**Task goal**
Would you restate each entry word for word, omitting the pictures?

===== Excerpted data =====

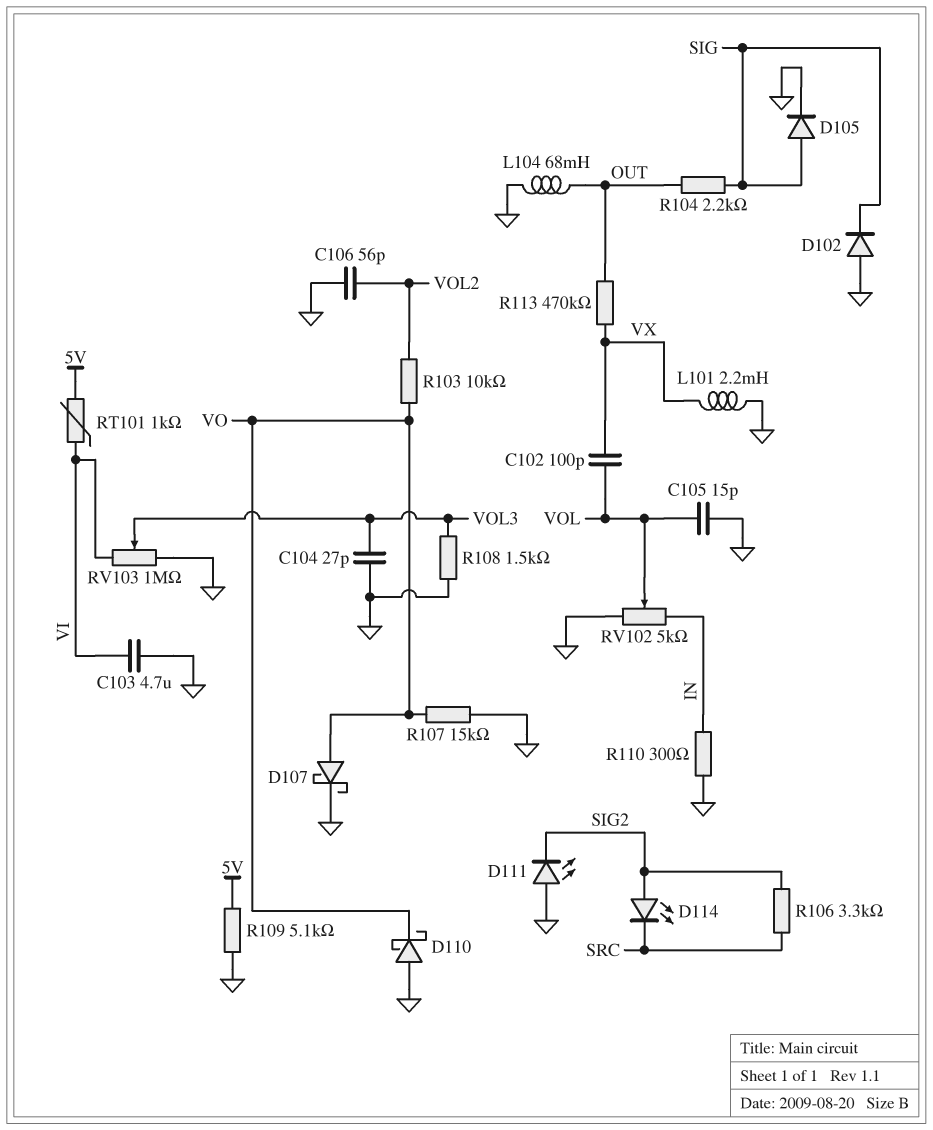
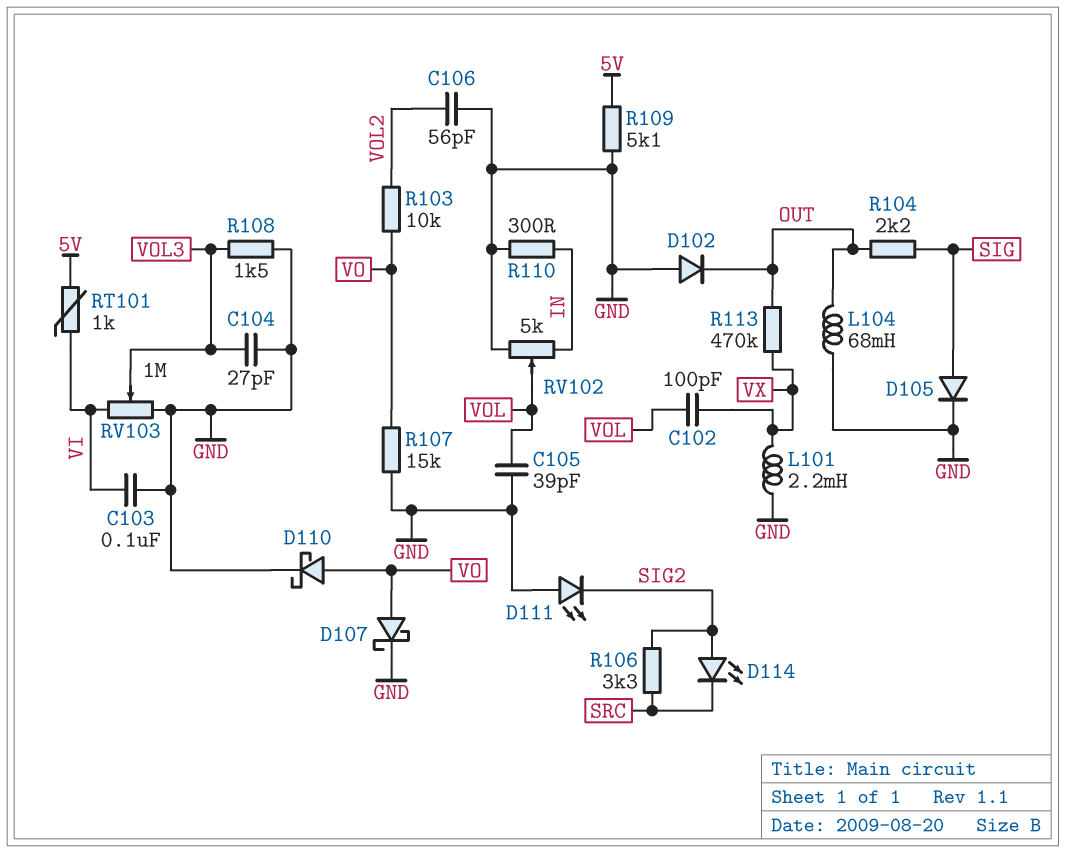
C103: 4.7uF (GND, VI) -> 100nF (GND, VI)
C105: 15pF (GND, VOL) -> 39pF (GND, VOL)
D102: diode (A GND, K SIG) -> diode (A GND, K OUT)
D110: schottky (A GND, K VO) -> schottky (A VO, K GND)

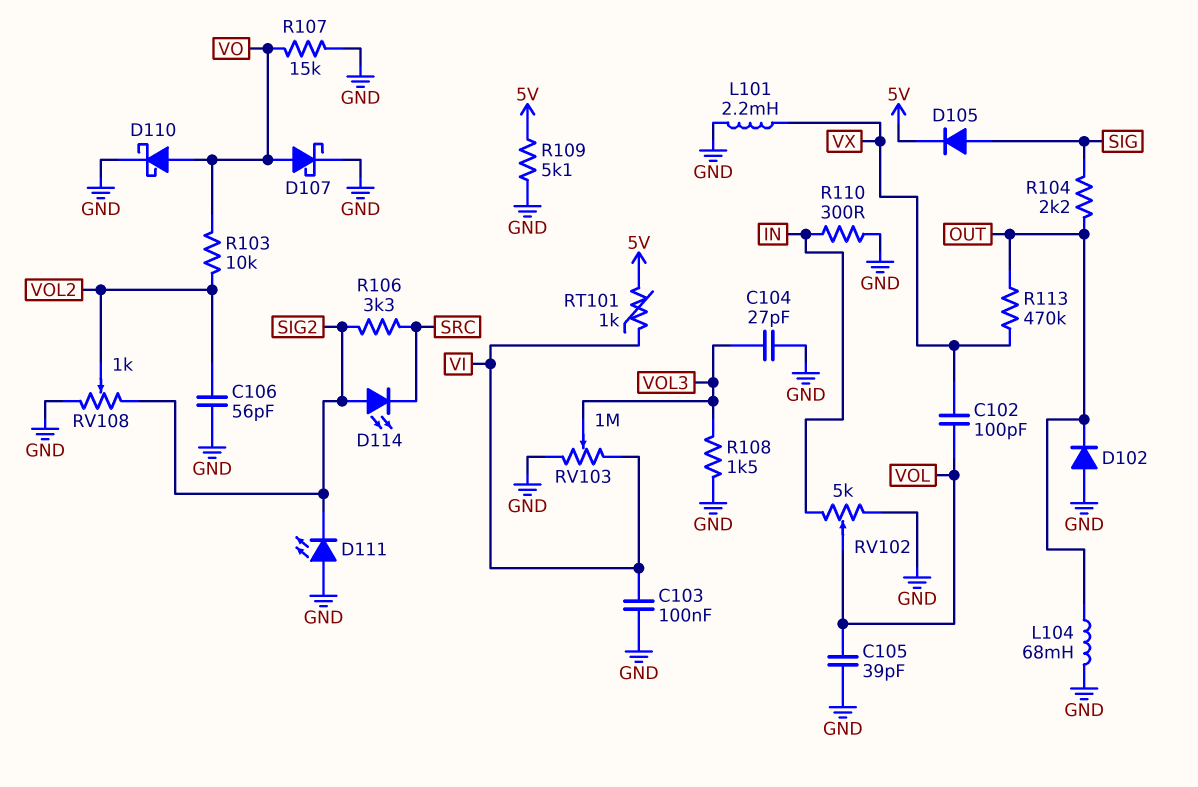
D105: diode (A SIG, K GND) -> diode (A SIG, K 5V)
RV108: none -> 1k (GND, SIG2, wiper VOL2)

=====

**Response**
C103: 4.7uF (GND, VI) -> 100nF (GND, VI)
C105: 15pF (GND, VOL) -> 39pF (GND, VOL)
D102: diode (A GND, K SIG) -> diode (A GND, K OUT)
D110: schottky (A GND, K VO) -> schottky (A VO, K GND)

D105: diode (A SIG, K GND) -> diode (A SIG, K 5V)
RV108: none -> 1k (GND, SIG2, wiper VOL2)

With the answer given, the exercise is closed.